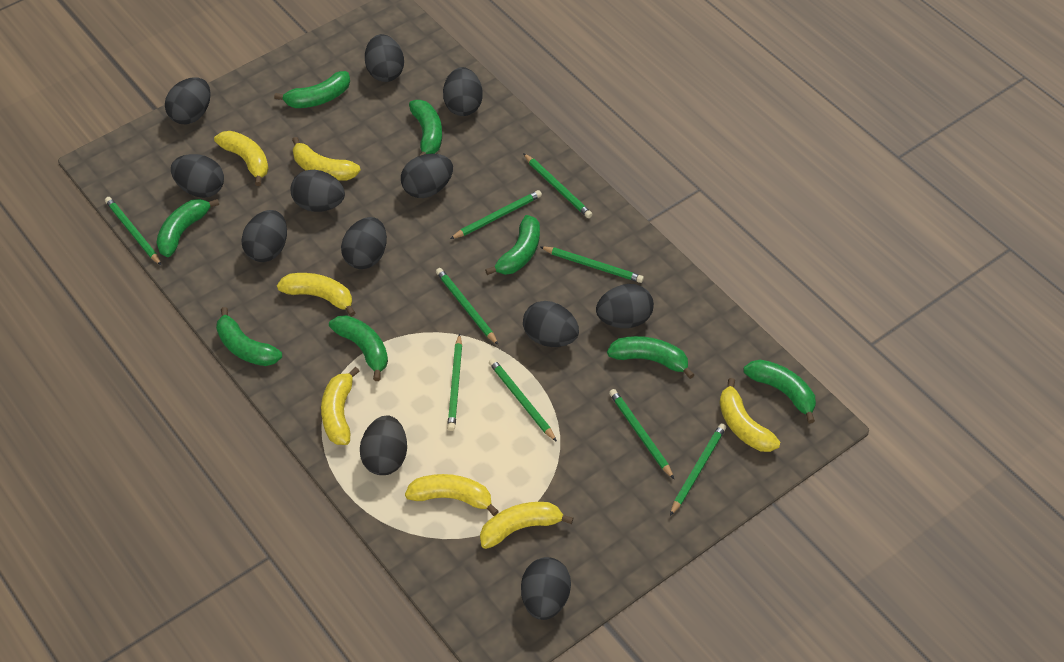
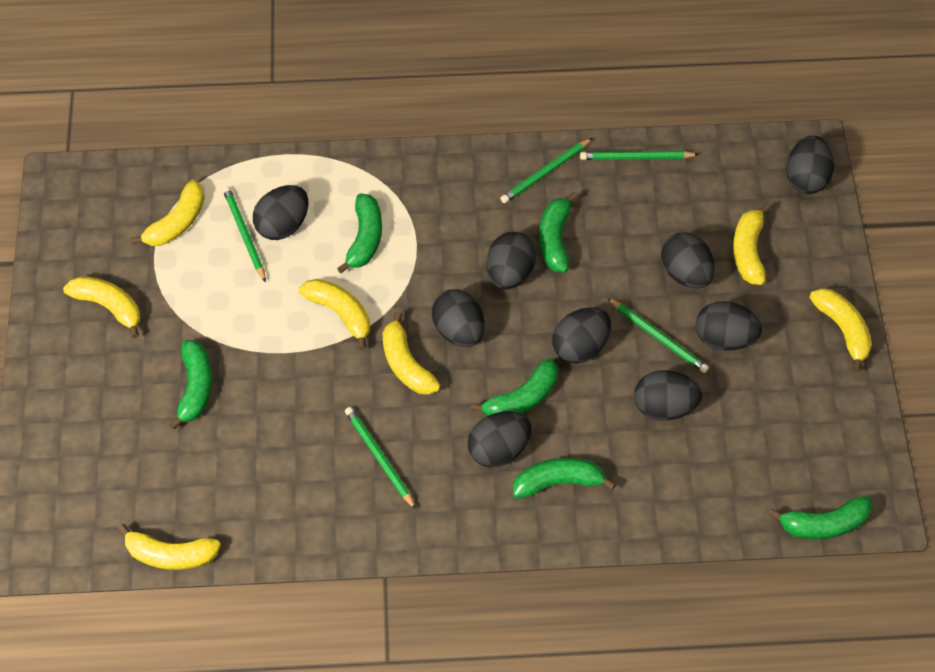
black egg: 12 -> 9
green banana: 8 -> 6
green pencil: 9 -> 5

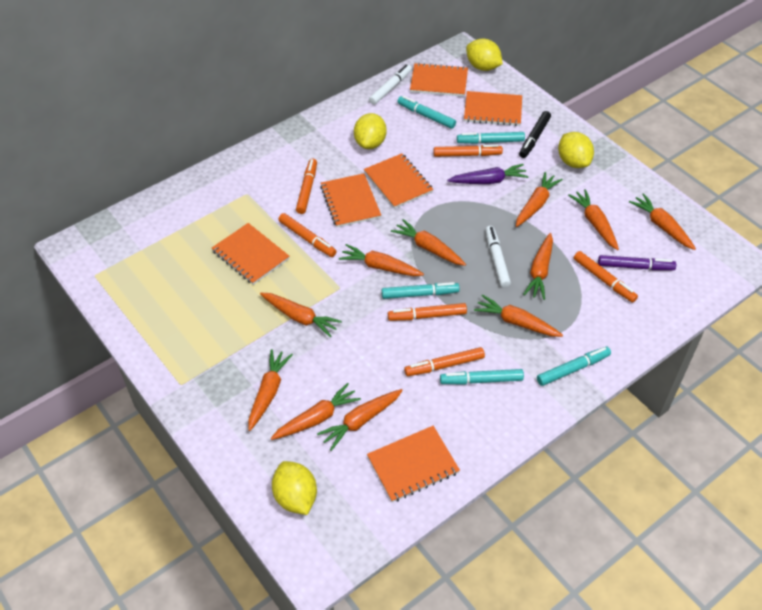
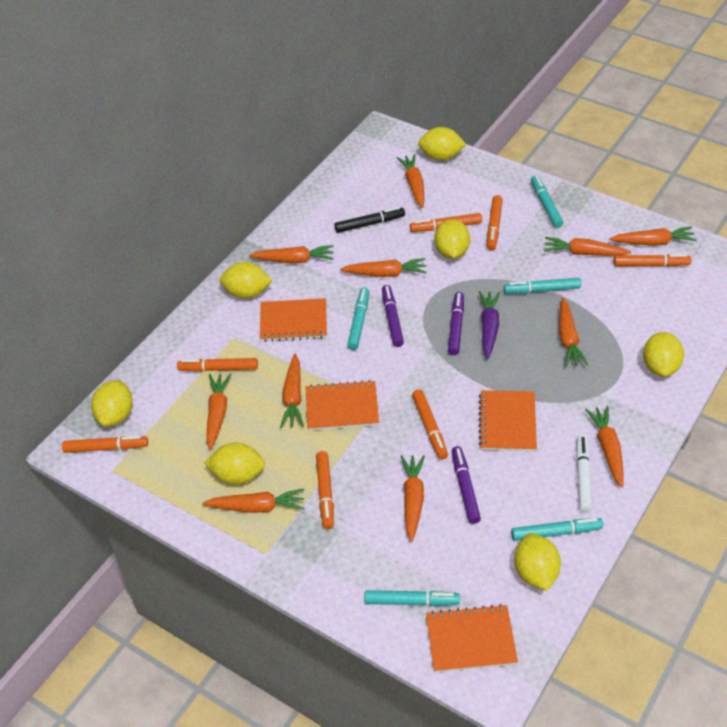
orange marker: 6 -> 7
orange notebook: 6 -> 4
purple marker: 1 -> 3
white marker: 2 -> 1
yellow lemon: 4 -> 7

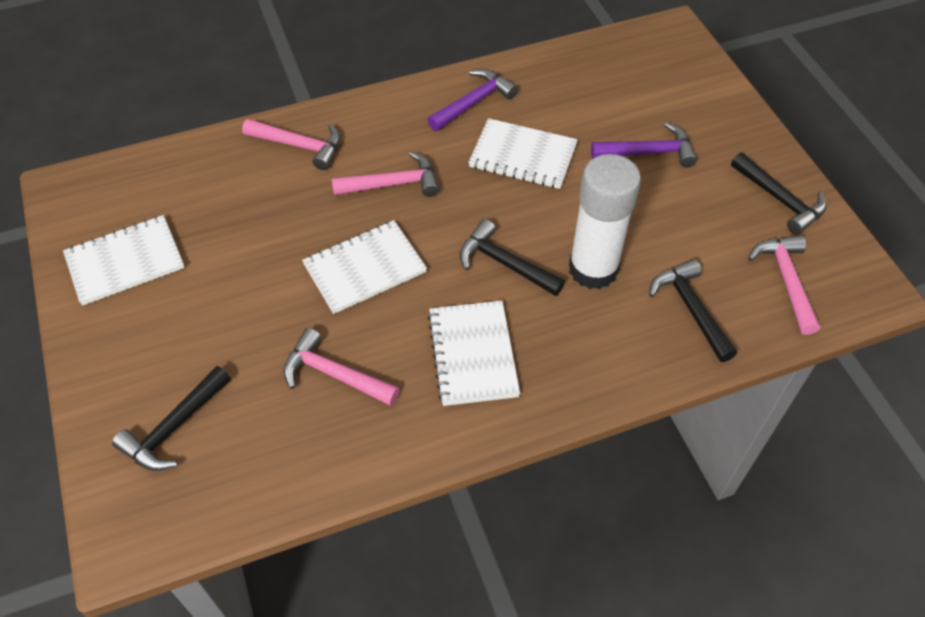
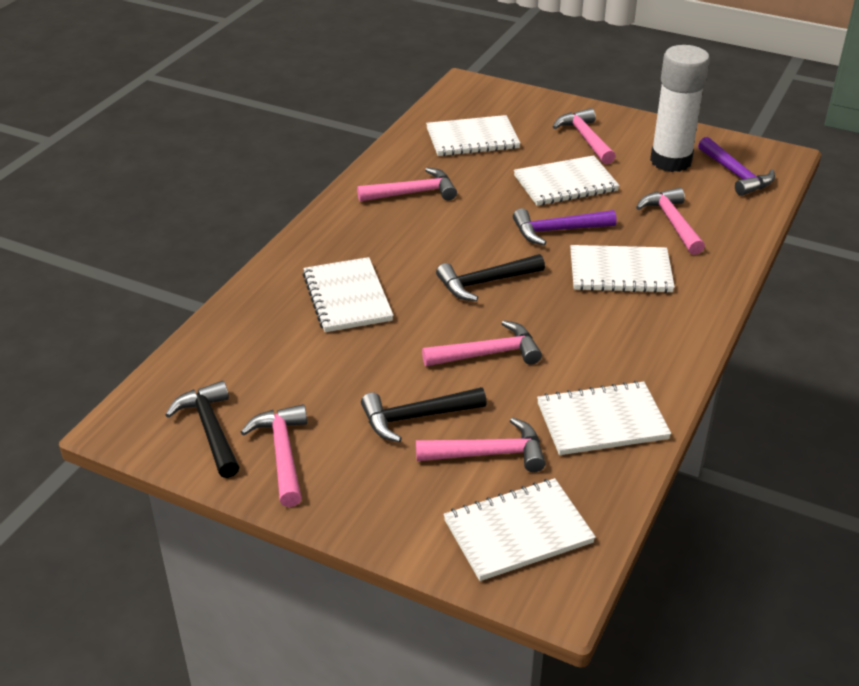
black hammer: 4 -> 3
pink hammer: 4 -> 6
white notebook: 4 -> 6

Exercise prompt => Output the whole listing without change. Any picture is to be left out.

Written solution =>
black egg: 12 -> 9
green banana: 8 -> 6
green pencil: 9 -> 5

orange marker: 6 -> 7
orange notebook: 6 -> 4
purple marker: 1 -> 3
white marker: 2 -> 1
yellow lemon: 4 -> 7

black hammer: 4 -> 3
pink hammer: 4 -> 6
white notebook: 4 -> 6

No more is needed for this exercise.